──────── Data

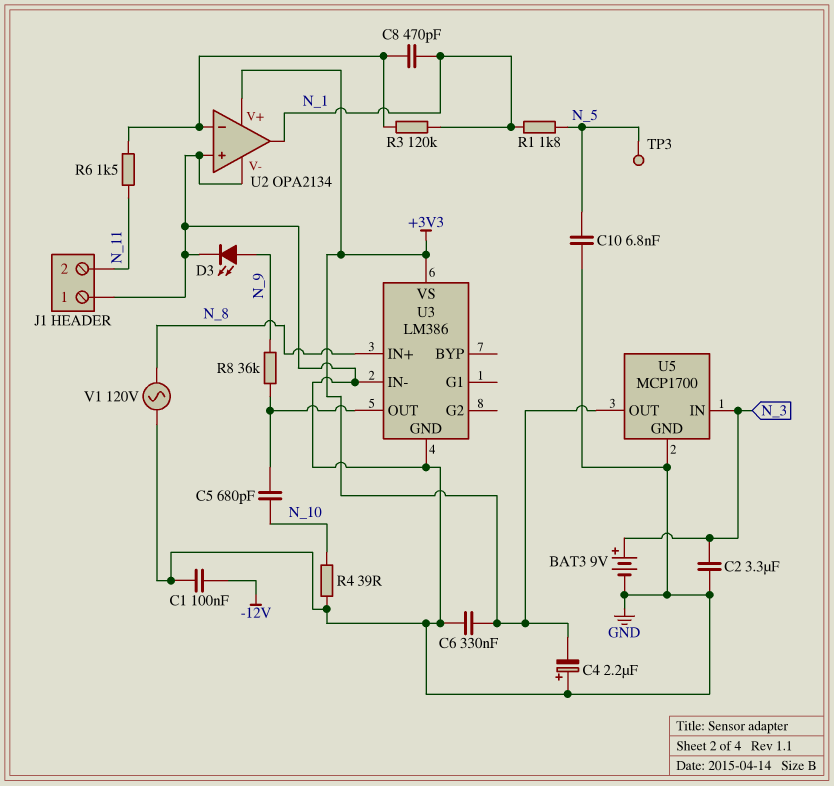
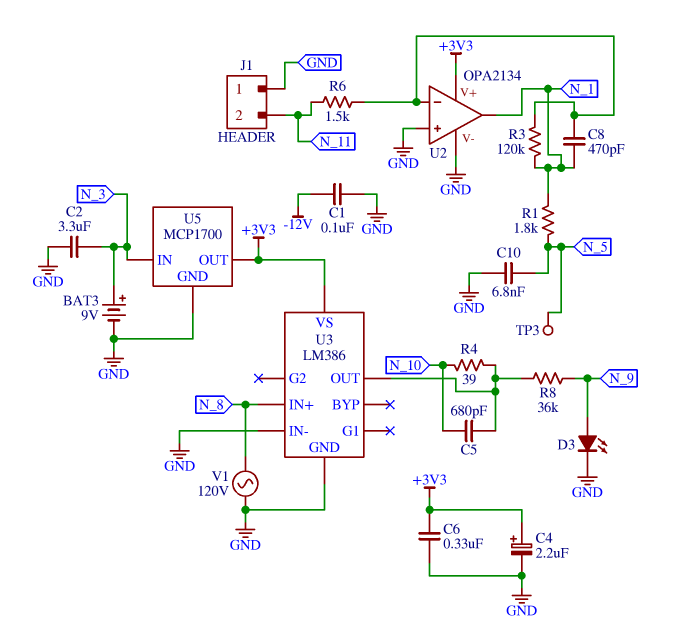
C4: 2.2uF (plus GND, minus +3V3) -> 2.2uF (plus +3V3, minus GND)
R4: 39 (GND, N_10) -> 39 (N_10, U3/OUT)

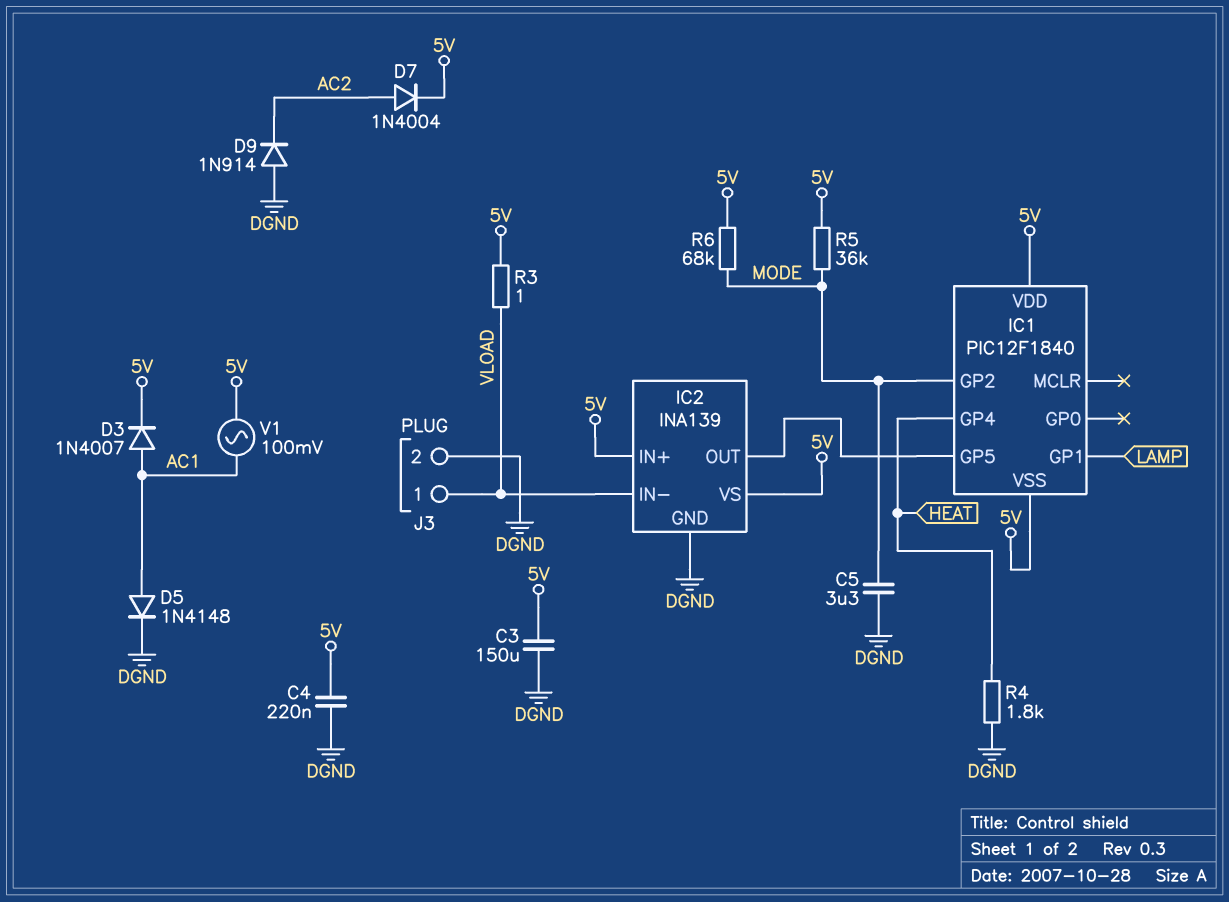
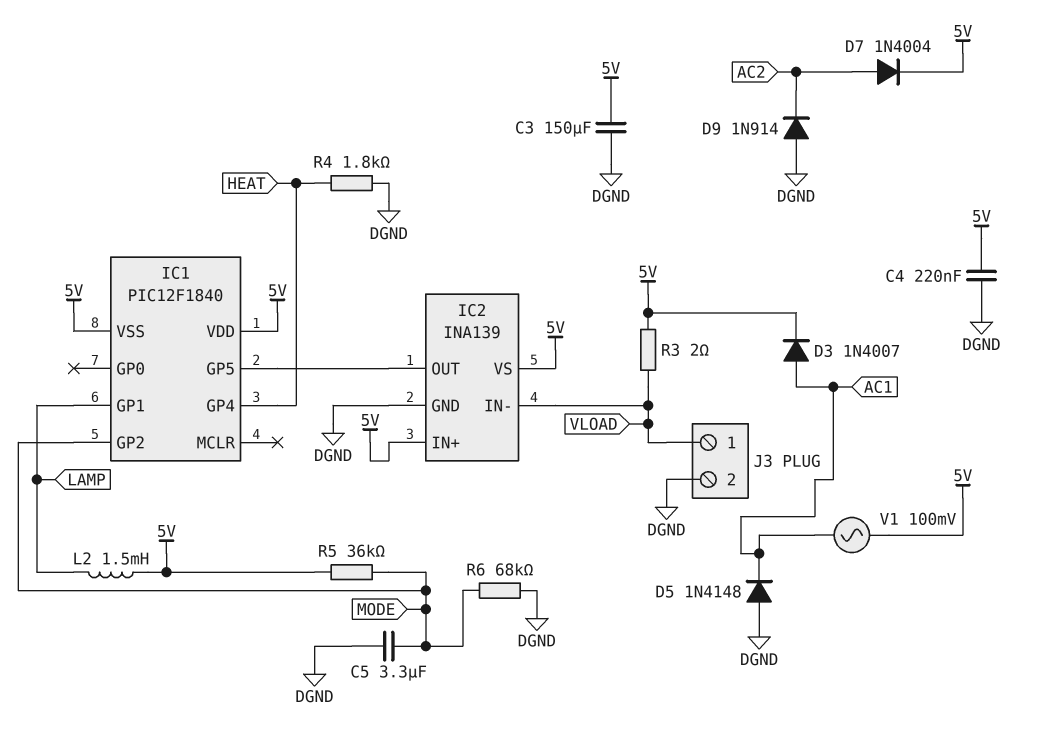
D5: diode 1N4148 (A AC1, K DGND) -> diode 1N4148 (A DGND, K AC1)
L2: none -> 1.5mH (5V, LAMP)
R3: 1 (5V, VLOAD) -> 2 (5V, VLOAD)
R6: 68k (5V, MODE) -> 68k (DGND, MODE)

────────────────

Action item
Within the records, how many lines carry the word "DGND"? Reply with the figure alone.

Answer box
2